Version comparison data
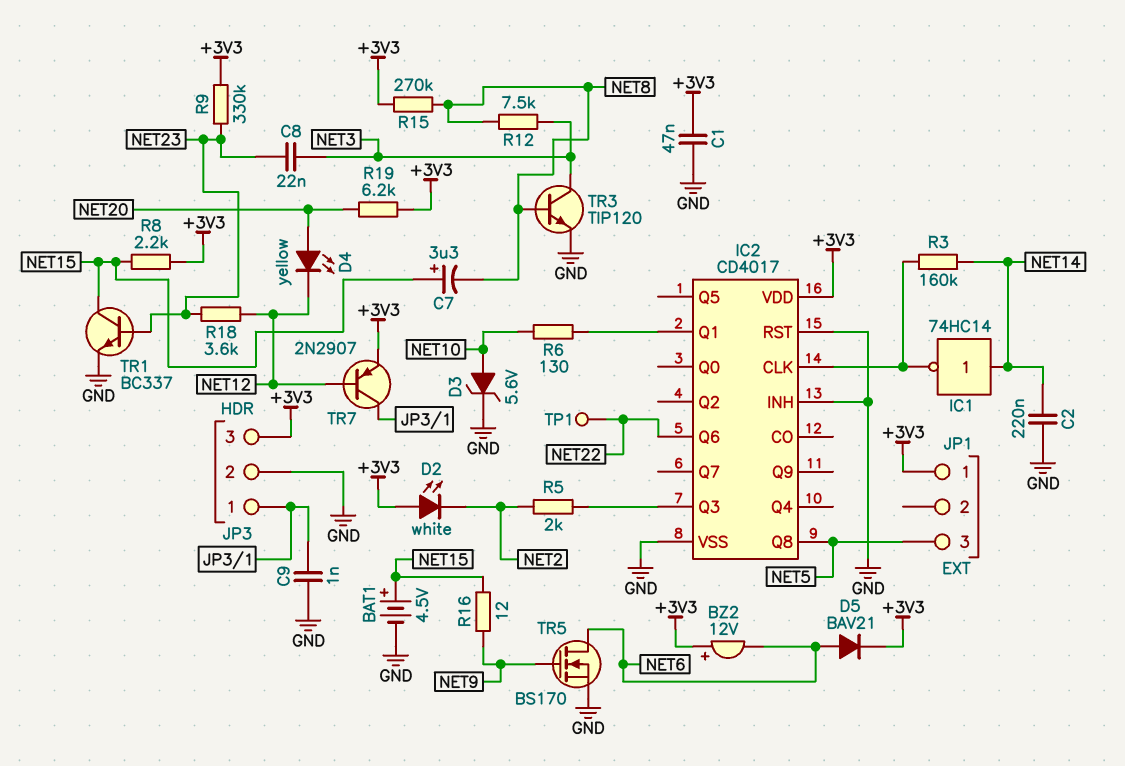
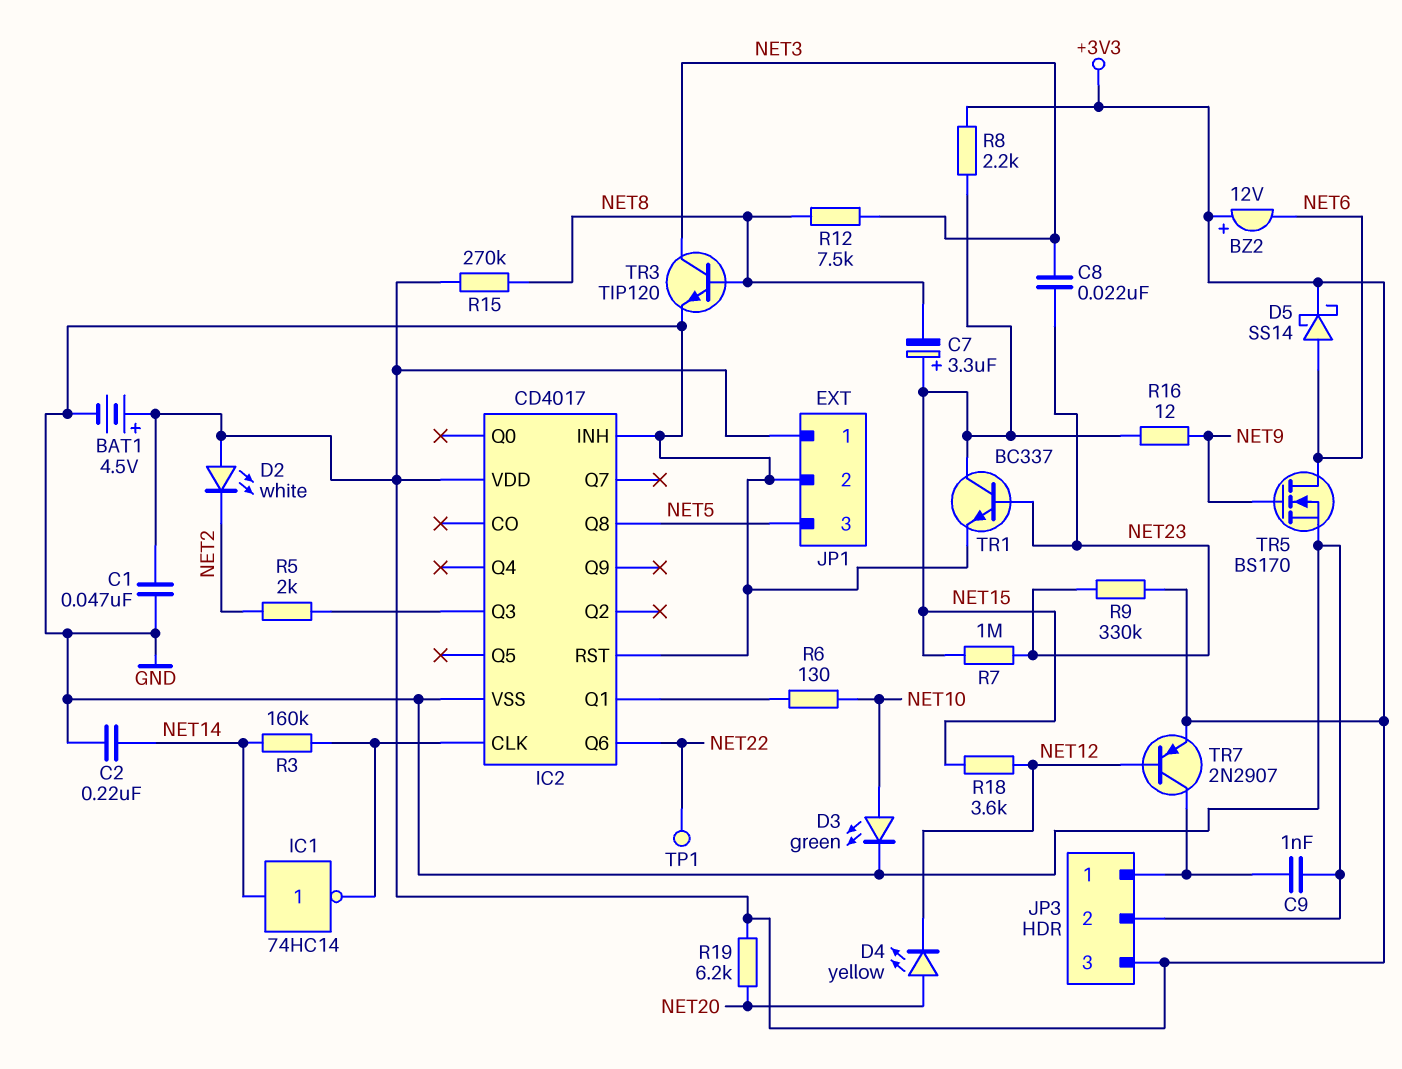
BAT1: 4.5V (plus NET15, minus GND) -> 4.5V (plus +3V3, minus GND)
D3: zener 5.6V (A NET10, K GND) -> LED green (A NET10, K GND)
D5: diode BAV21 (A NET6, K +3V3) -> schottky SS14 (A NET6, K +3V3)
JP1 pin 2: none -> GND
R7: none -> 1M (NET15, NET23)
R18: 3.6k (NET12, NET23) -> 3.6k (NET12, NET15)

Problem description:
Each line above that contains the word "none" counts once; give the total and no other text.

Solved exercise:
2